■ WORK INSTRUCTION
Produce a verbatim copy of the data below that contains no pictures.

Object displacement listings:
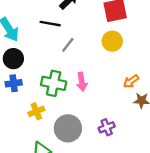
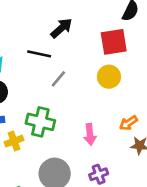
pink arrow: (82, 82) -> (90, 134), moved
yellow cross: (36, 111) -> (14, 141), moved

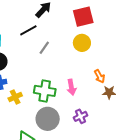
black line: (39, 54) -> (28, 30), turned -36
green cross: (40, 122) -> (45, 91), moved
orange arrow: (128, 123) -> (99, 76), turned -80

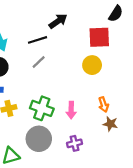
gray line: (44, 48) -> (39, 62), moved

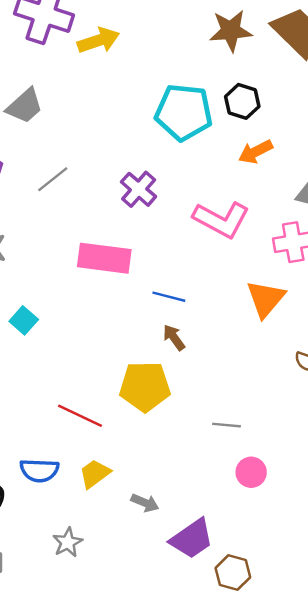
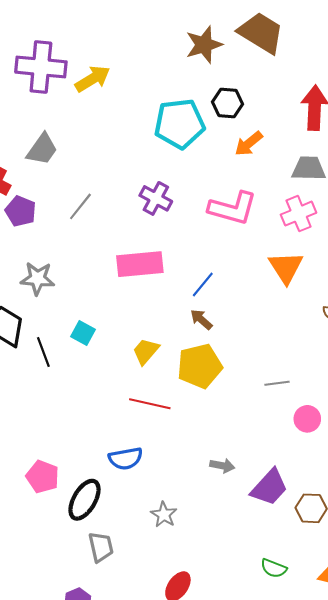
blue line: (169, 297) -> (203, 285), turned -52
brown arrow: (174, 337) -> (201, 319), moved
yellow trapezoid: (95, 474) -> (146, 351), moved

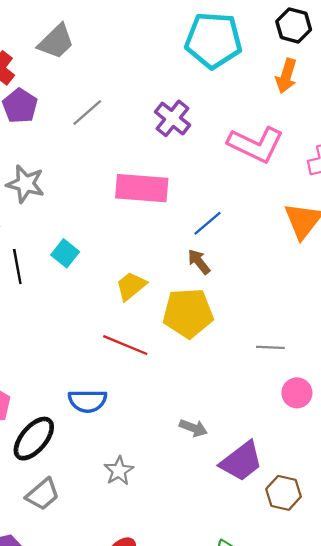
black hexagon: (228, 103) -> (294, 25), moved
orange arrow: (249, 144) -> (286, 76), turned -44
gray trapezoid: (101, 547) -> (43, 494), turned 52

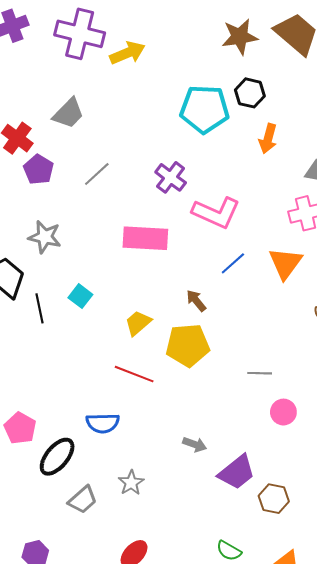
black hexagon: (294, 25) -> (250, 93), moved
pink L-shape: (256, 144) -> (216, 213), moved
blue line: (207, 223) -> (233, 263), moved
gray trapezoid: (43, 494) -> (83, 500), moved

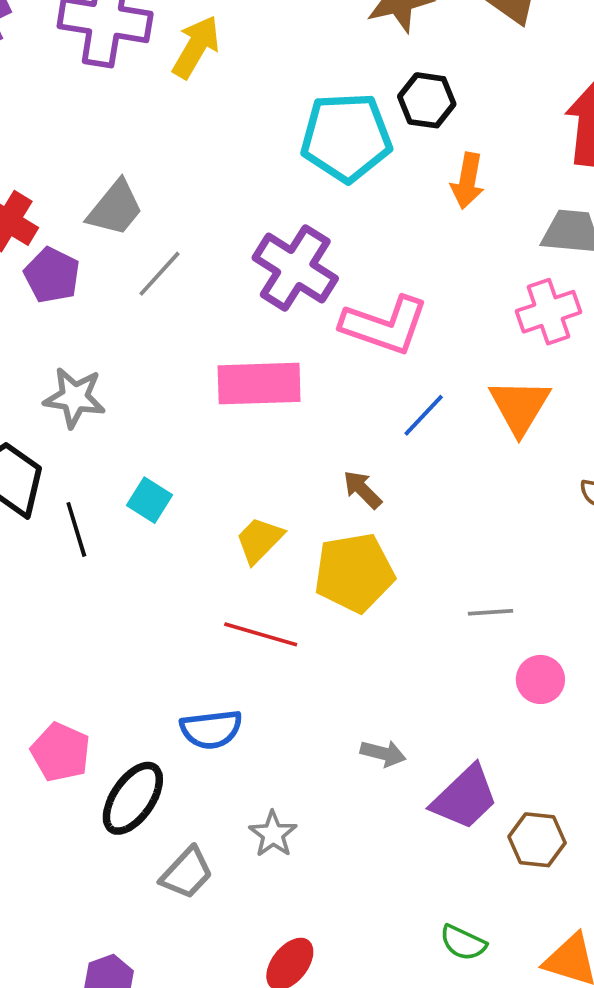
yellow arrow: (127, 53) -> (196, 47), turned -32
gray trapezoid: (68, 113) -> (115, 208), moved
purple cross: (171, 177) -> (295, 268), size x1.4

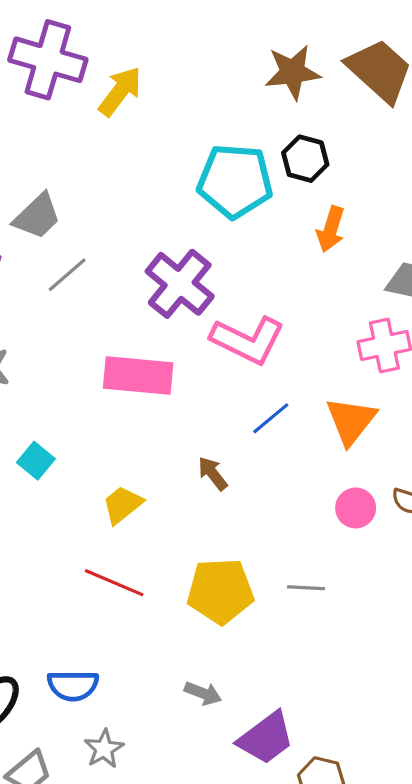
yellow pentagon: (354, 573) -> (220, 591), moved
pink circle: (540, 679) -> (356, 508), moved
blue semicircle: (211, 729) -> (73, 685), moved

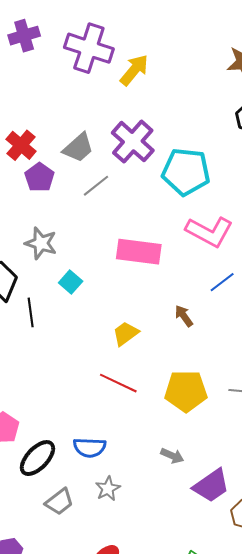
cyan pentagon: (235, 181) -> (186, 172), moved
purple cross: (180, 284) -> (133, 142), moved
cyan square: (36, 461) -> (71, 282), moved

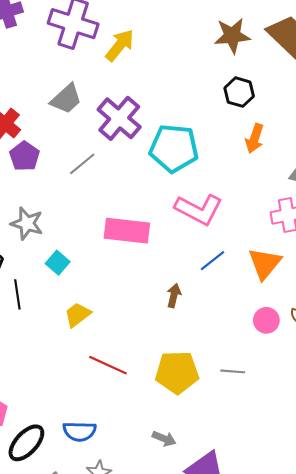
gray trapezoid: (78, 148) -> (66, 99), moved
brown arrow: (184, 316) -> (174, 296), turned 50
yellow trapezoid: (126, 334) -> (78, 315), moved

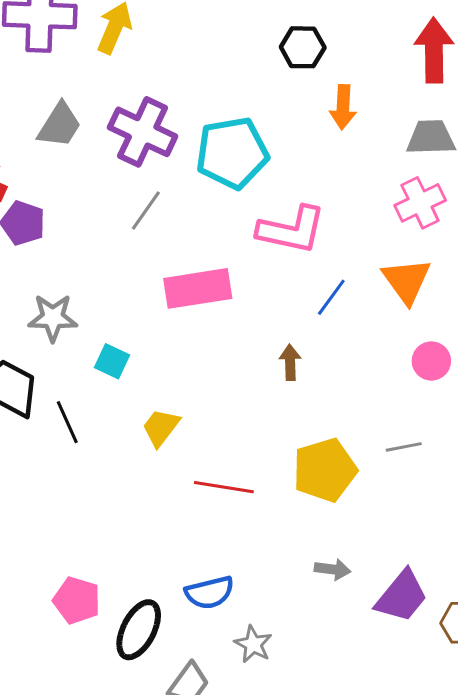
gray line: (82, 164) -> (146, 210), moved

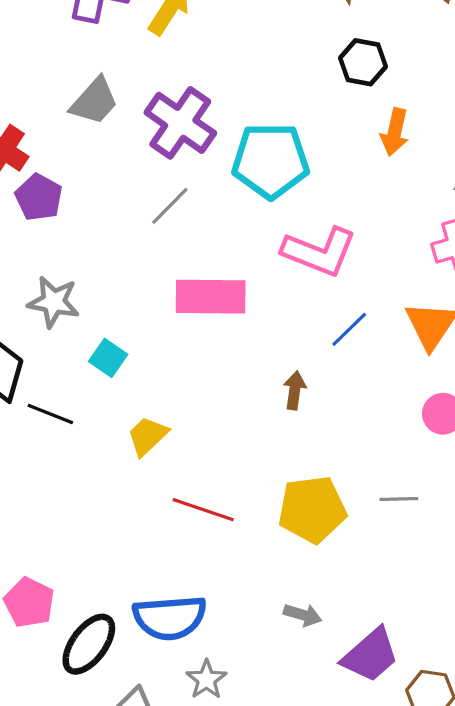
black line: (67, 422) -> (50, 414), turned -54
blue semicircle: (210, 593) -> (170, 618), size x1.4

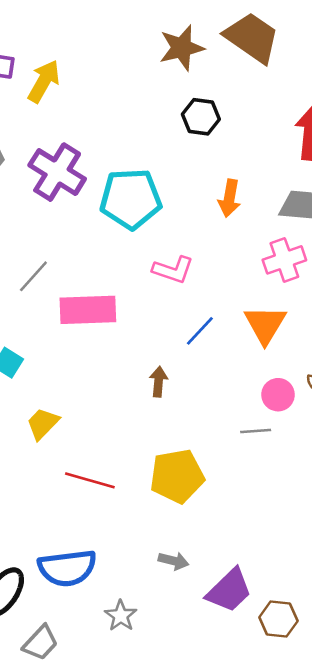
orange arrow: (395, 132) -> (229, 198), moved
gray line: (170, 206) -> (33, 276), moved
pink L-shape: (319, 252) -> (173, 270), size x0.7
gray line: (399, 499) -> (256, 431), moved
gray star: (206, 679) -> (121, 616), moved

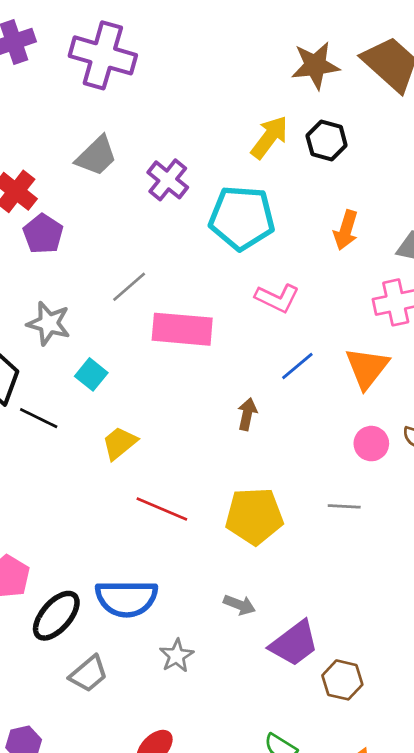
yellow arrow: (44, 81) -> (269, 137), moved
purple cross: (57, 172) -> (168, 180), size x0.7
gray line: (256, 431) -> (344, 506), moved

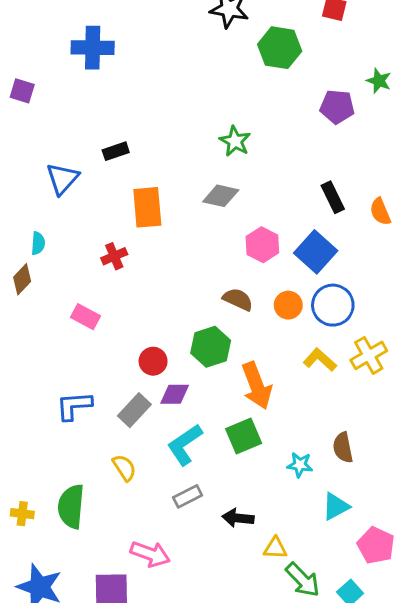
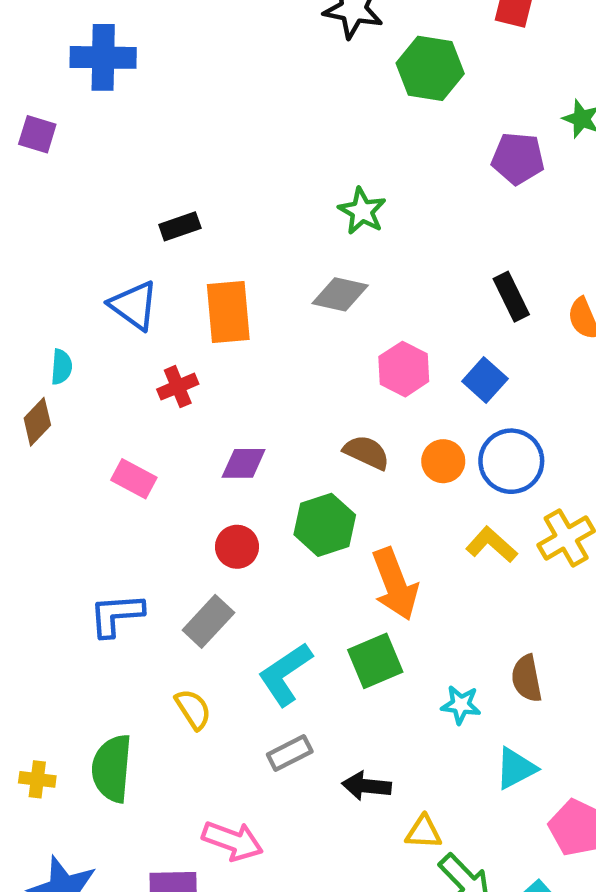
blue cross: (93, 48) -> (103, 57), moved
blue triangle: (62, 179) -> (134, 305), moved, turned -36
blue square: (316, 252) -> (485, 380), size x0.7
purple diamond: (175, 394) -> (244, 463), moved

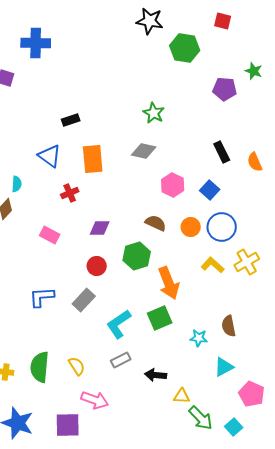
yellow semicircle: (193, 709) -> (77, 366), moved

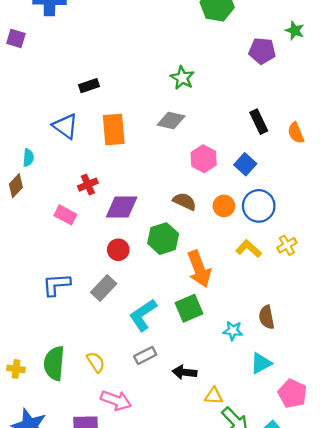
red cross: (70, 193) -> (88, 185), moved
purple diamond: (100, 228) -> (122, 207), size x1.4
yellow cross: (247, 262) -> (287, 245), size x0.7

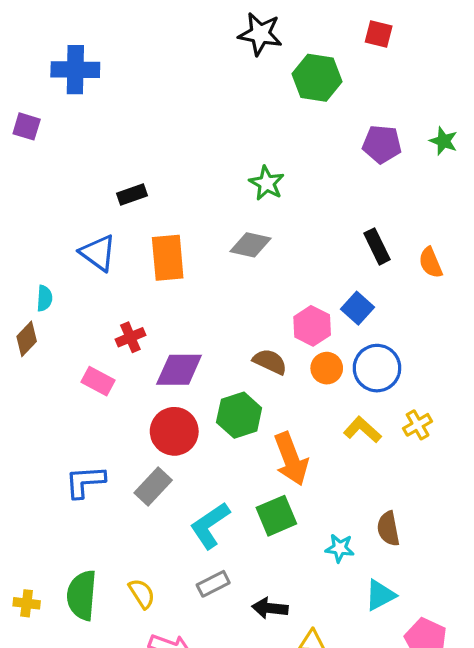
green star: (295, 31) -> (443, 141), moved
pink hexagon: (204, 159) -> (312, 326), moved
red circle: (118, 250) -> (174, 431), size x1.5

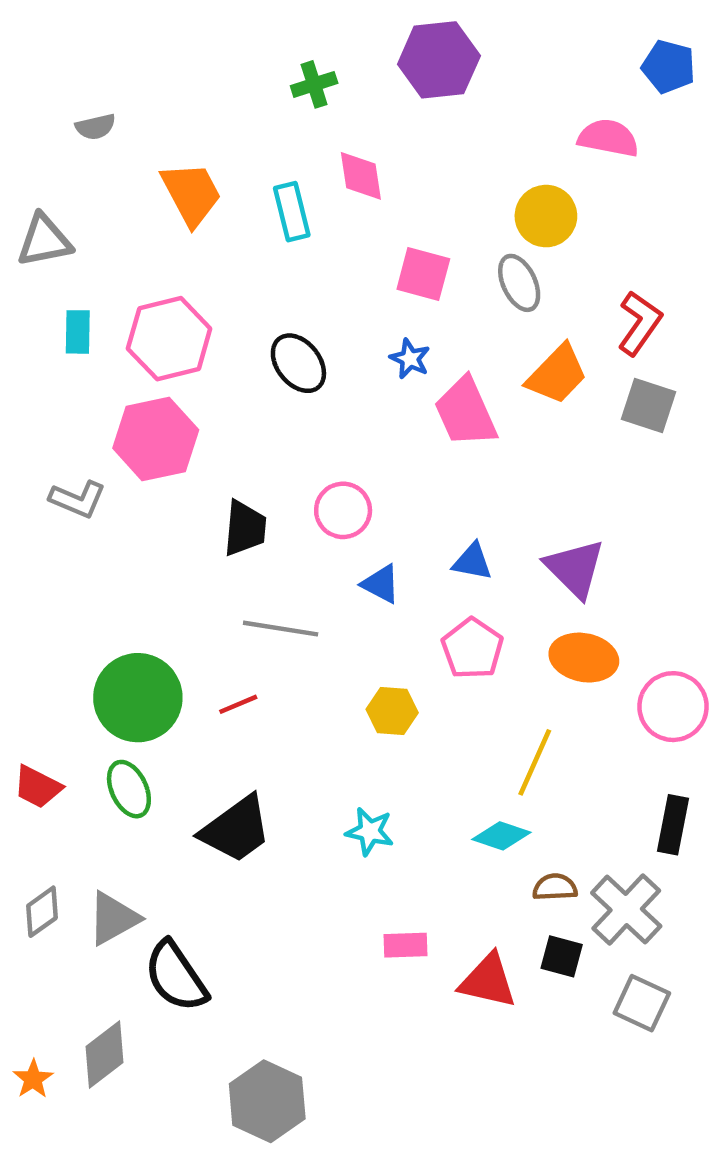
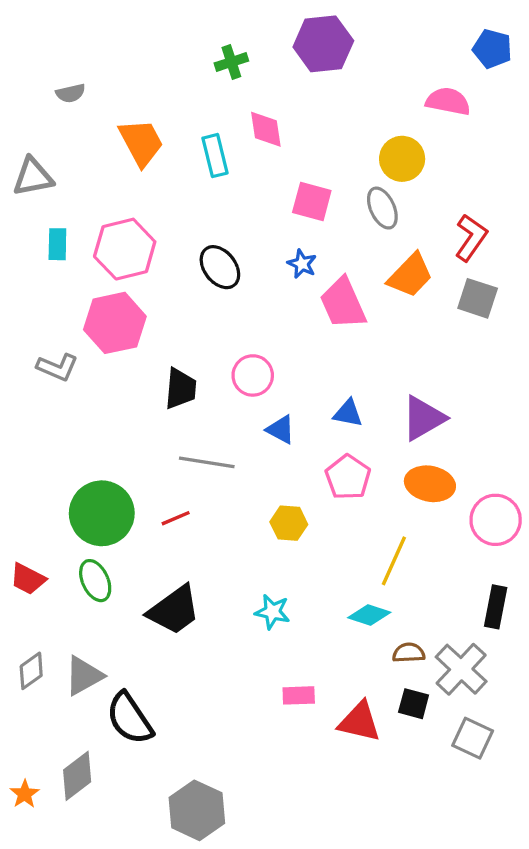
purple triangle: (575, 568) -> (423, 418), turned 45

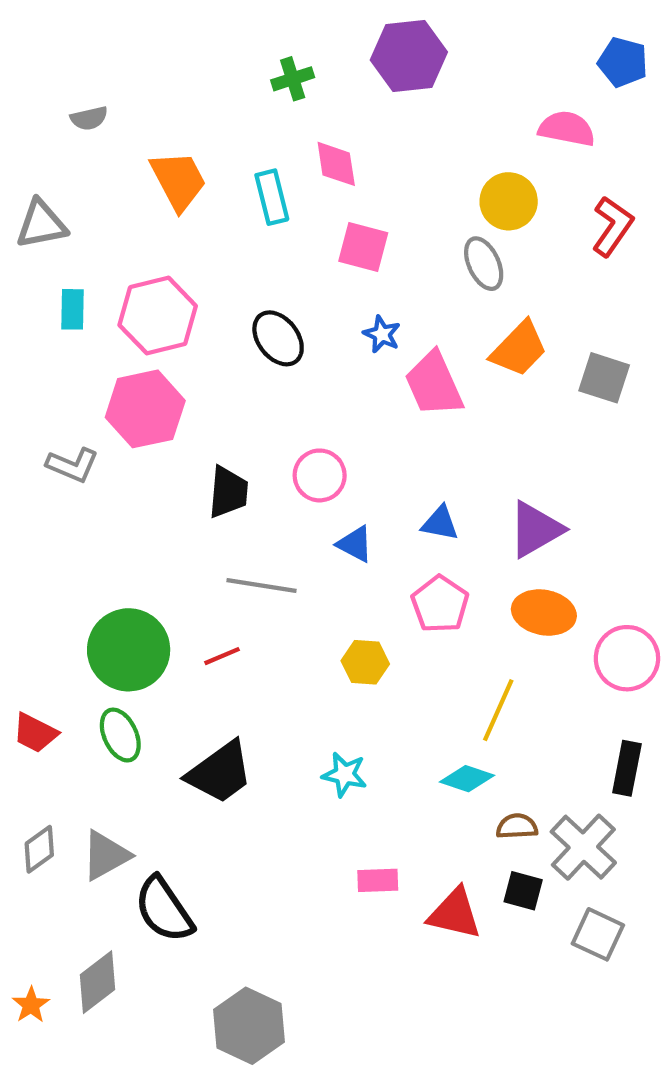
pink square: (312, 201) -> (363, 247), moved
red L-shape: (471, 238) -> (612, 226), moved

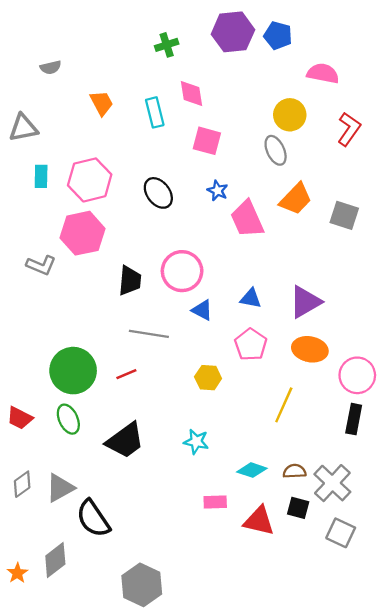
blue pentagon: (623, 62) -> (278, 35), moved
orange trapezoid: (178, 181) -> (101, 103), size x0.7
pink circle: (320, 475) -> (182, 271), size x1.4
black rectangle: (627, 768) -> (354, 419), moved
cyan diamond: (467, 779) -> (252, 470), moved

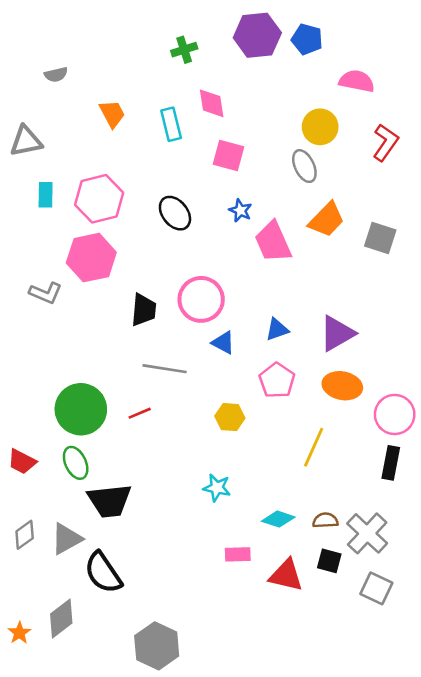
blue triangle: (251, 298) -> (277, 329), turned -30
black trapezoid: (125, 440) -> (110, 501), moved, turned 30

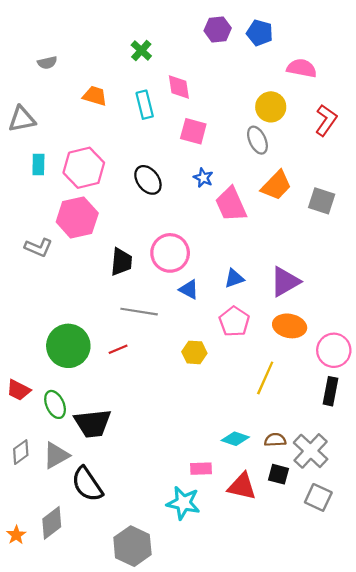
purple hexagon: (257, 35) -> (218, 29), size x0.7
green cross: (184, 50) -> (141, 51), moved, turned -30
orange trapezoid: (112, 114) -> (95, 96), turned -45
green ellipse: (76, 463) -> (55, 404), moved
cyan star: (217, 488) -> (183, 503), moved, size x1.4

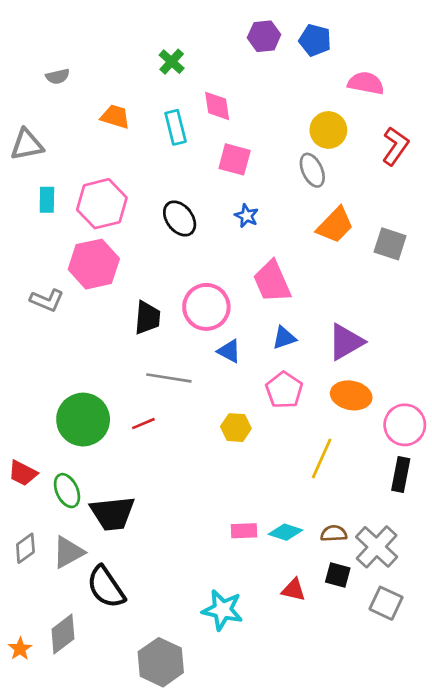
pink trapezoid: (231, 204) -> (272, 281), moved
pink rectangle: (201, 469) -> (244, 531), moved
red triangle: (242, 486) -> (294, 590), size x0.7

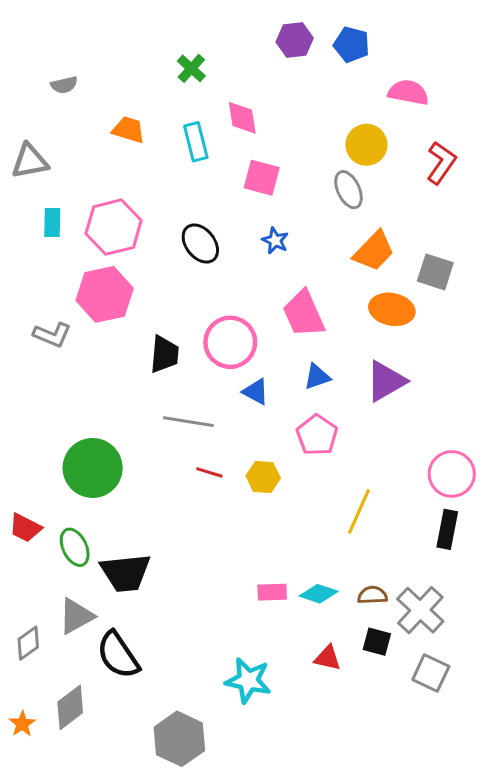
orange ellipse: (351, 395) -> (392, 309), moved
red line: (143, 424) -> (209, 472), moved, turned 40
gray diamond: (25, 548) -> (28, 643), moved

■ WRITTEN ANSWER
pink arrow: (82, 82) -> (90, 134), moved
yellow cross: (36, 111) -> (14, 141), moved

black line: (39, 54) -> (28, 30), turned -36
green cross: (40, 122) -> (45, 91), moved
orange arrow: (128, 123) -> (99, 76), turned -80

gray line: (44, 48) -> (39, 62), moved

blue line: (169, 297) -> (203, 285), turned -52
brown arrow: (174, 337) -> (201, 319), moved
yellow trapezoid: (95, 474) -> (146, 351), moved

black hexagon: (228, 103) -> (294, 25), moved
orange arrow: (249, 144) -> (286, 76), turned -44
gray trapezoid: (101, 547) -> (43, 494), turned 52

black hexagon: (294, 25) -> (250, 93), moved
pink L-shape: (256, 144) -> (216, 213), moved
blue line: (207, 223) -> (233, 263), moved
gray trapezoid: (43, 494) -> (83, 500), moved

yellow arrow: (127, 53) -> (196, 47), turned -32
gray trapezoid: (68, 113) -> (115, 208), moved
purple cross: (171, 177) -> (295, 268), size x1.4

yellow pentagon: (354, 573) -> (220, 591), moved
pink circle: (540, 679) -> (356, 508), moved
blue semicircle: (211, 729) -> (73, 685), moved

cyan pentagon: (235, 181) -> (186, 172), moved
purple cross: (180, 284) -> (133, 142), moved
cyan square: (36, 461) -> (71, 282), moved

gray trapezoid: (78, 148) -> (66, 99), moved
brown arrow: (184, 316) -> (174, 296), turned 50
yellow trapezoid: (126, 334) -> (78, 315), moved

gray line: (82, 164) -> (146, 210), moved

black line: (67, 422) -> (50, 414), turned -54
blue semicircle: (210, 593) -> (170, 618), size x1.4

orange arrow: (395, 132) -> (229, 198), moved
gray line: (170, 206) -> (33, 276), moved
pink L-shape: (319, 252) -> (173, 270), size x0.7
gray line: (399, 499) -> (256, 431), moved
gray star: (206, 679) -> (121, 616), moved

yellow arrow: (44, 81) -> (269, 137), moved
purple cross: (57, 172) -> (168, 180), size x0.7
gray line: (256, 431) -> (344, 506), moved

blue cross: (93, 48) -> (103, 57), moved
blue triangle: (62, 179) -> (134, 305), moved, turned -36
blue square: (316, 252) -> (485, 380), size x0.7
purple diamond: (175, 394) -> (244, 463), moved

yellow semicircle: (193, 709) -> (77, 366), moved

red cross: (70, 193) -> (88, 185), moved
purple diamond: (100, 228) -> (122, 207), size x1.4
yellow cross: (247, 262) -> (287, 245), size x0.7

green star: (295, 31) -> (443, 141), moved
pink hexagon: (204, 159) -> (312, 326), moved
red circle: (118, 250) -> (174, 431), size x1.5

purple triangle: (575, 568) -> (423, 418), turned 45

pink square: (312, 201) -> (363, 247), moved
red L-shape: (471, 238) -> (612, 226), moved

blue pentagon: (623, 62) -> (278, 35), moved
orange trapezoid: (178, 181) -> (101, 103), size x0.7
pink circle: (320, 475) -> (182, 271), size x1.4
black rectangle: (627, 768) -> (354, 419), moved
cyan diamond: (467, 779) -> (252, 470), moved

blue triangle: (251, 298) -> (277, 329), turned -30
black trapezoid: (125, 440) -> (110, 501), moved, turned 30

purple hexagon: (257, 35) -> (218, 29), size x0.7
green cross: (184, 50) -> (141, 51), moved, turned -30
orange trapezoid: (112, 114) -> (95, 96), turned -45
green ellipse: (76, 463) -> (55, 404), moved
cyan star: (217, 488) -> (183, 503), moved, size x1.4

pink trapezoid: (231, 204) -> (272, 281), moved
pink rectangle: (201, 469) -> (244, 531), moved
red triangle: (242, 486) -> (294, 590), size x0.7

orange ellipse: (351, 395) -> (392, 309), moved
red line: (143, 424) -> (209, 472), moved, turned 40
gray diamond: (25, 548) -> (28, 643), moved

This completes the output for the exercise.